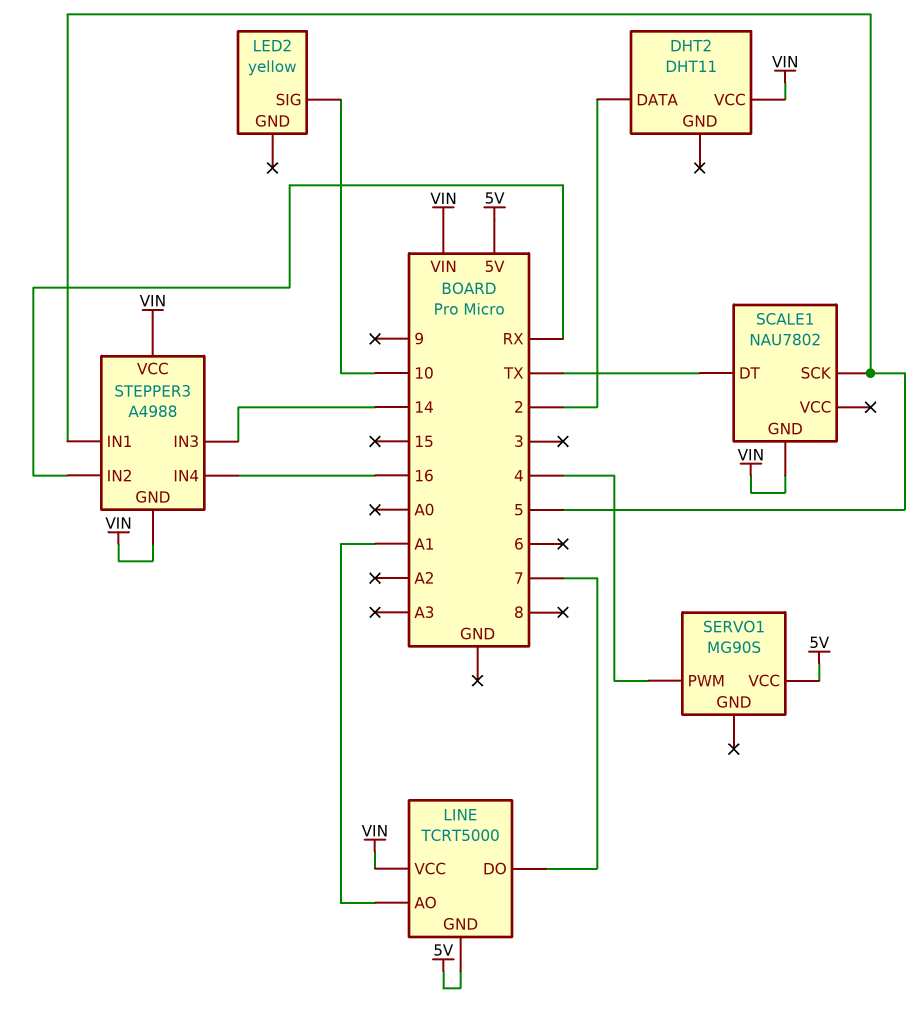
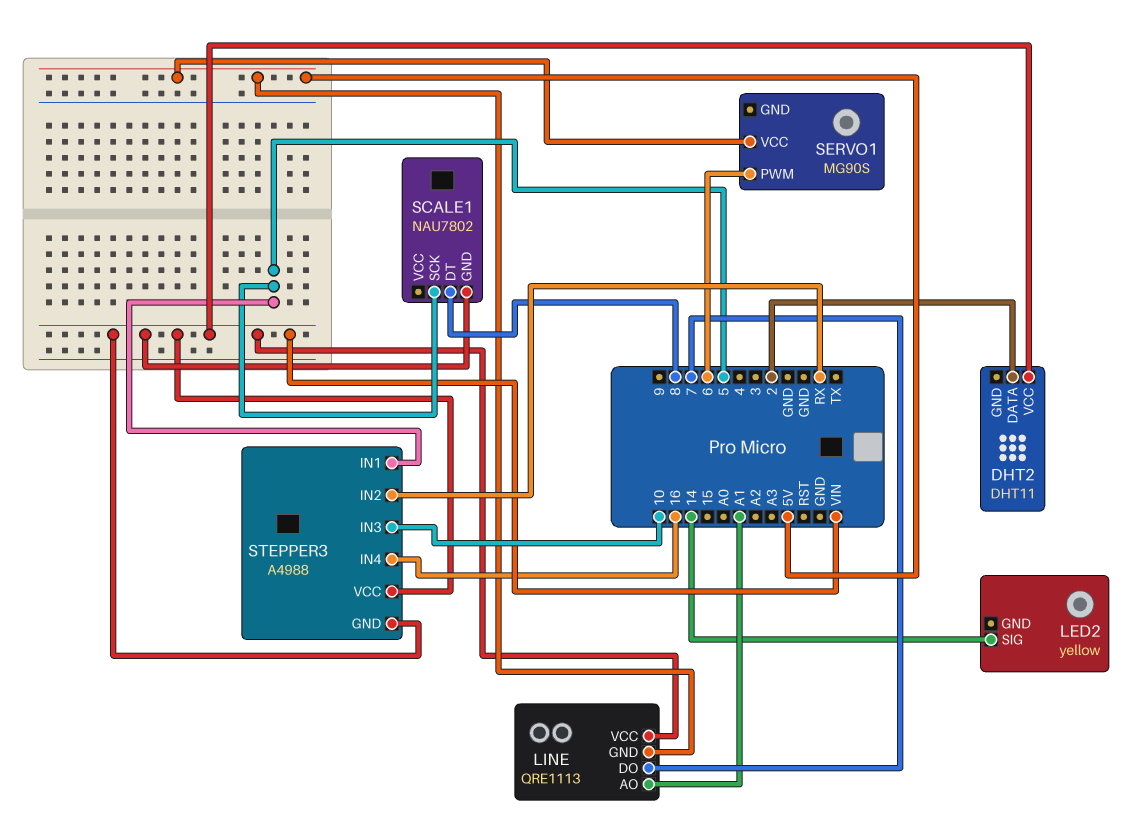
LED2 pin SIG: 10 -> 14
LINE: TCRT5000 -> QRE1113
SCALE1 pin DT: TX -> 8
SERVO1 pin PWM: 4 -> 6
STEPPER3 pin IN3: 14 -> 10

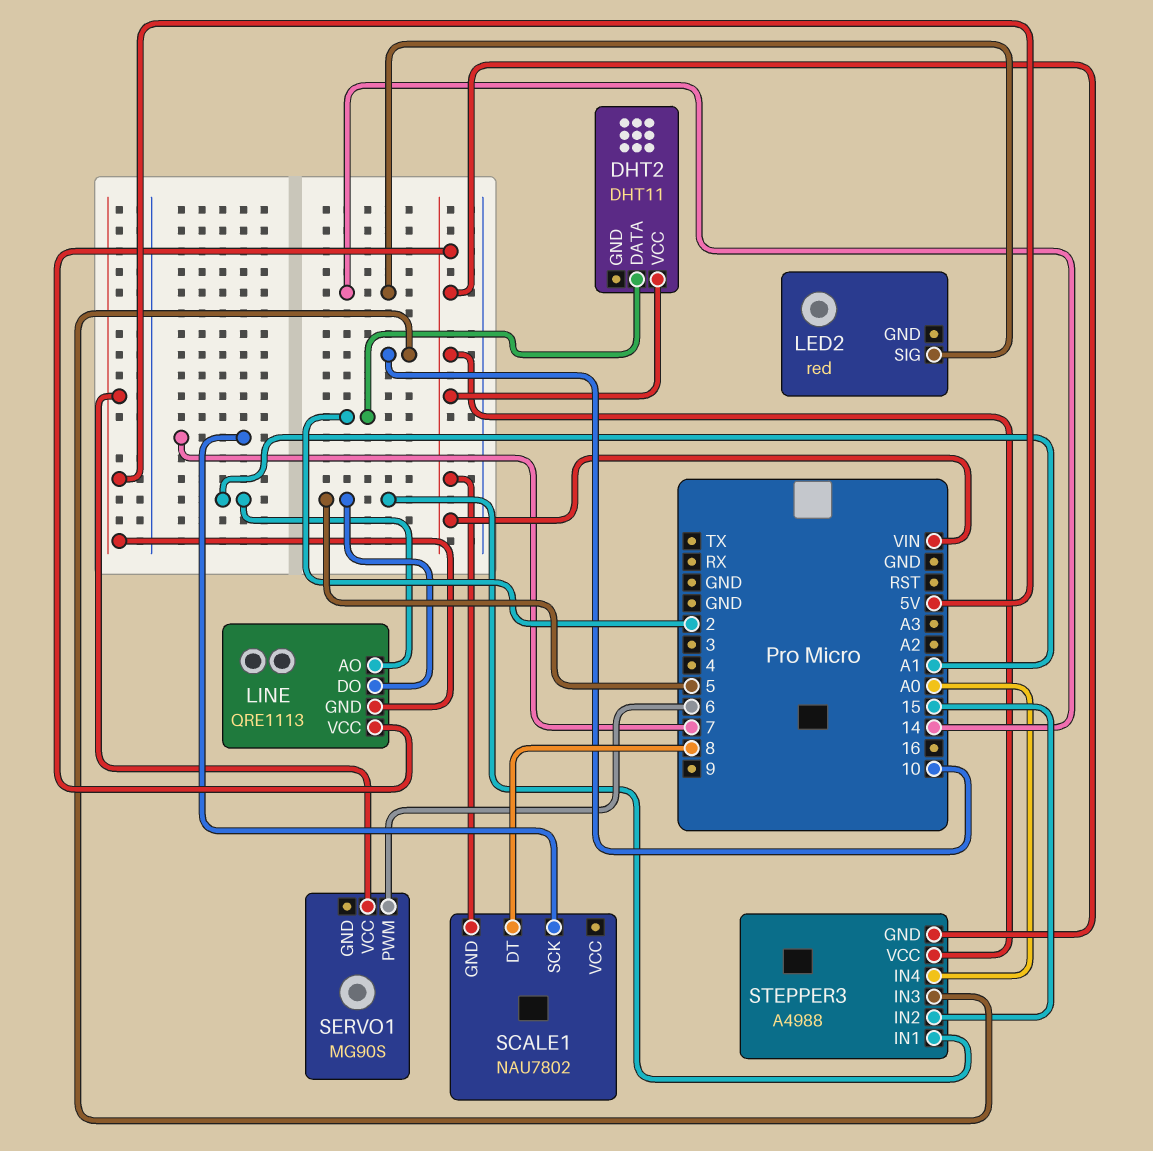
LED2: yellow -> red
LINE pin DO: 7 -> 5
SCALE1 pin SCK: 5 -> 7
STEPPER3 pin IN2: RX -> 15
STEPPER3 pin IN4: 16 -> A0

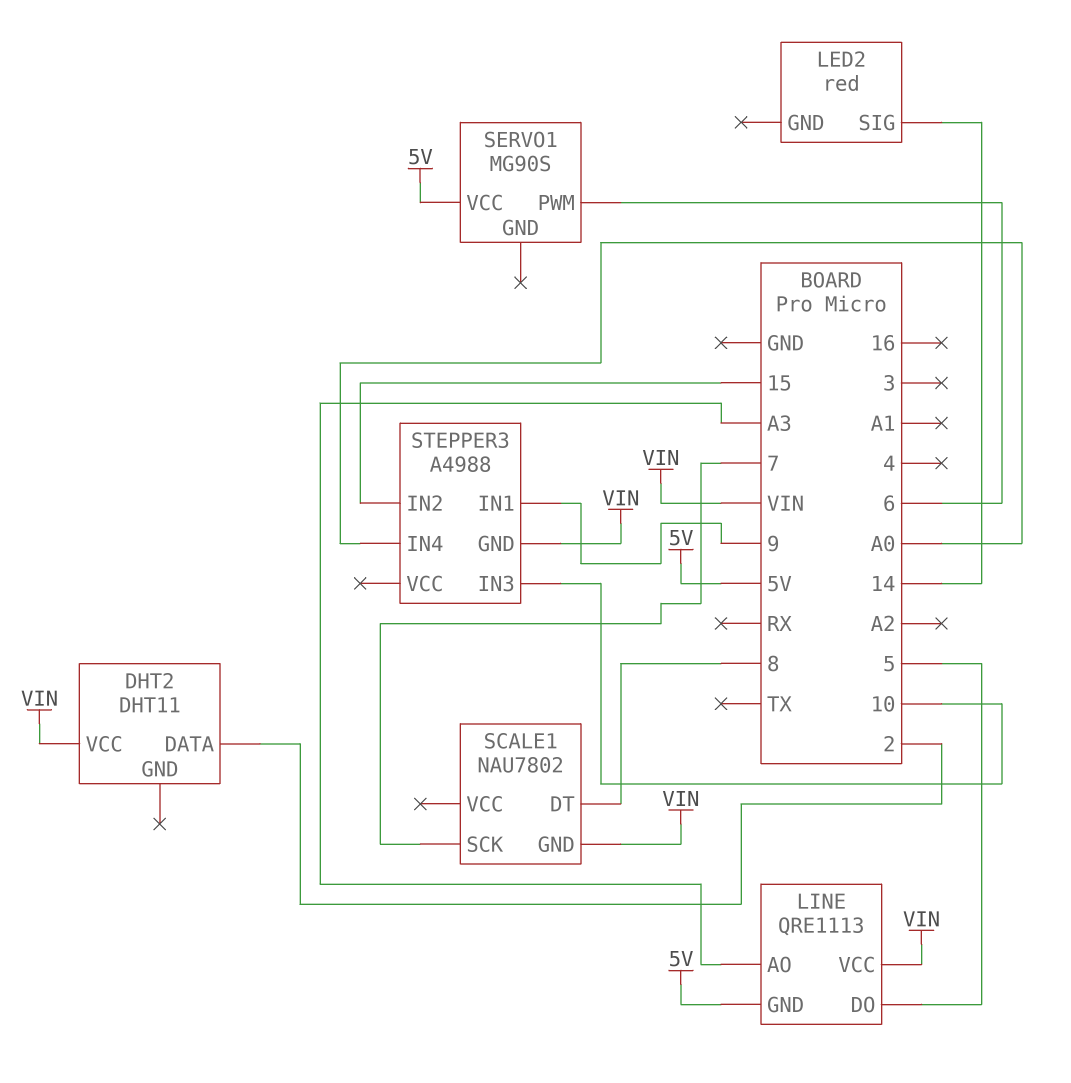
LINE pin AO: A1 -> A3
STEPPER3 pin IN1: 5 -> 9
STEPPER3 pin VCC: VIN -> none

◆ ◆ ◆ ◆ ◆

### TASK REQUIREMENTS:
Find the line containing "STEPPER3 pin IN4: 16 -> A0" in the records above, then copy it and every line after it exactly, through the last one, without any pictures.

### ANSWER SPACE:
STEPPER3 pin IN4: 16 -> A0

LINE pin AO: A1 -> A3
STEPPER3 pin IN1: 5 -> 9
STEPPER3 pin VCC: VIN -> none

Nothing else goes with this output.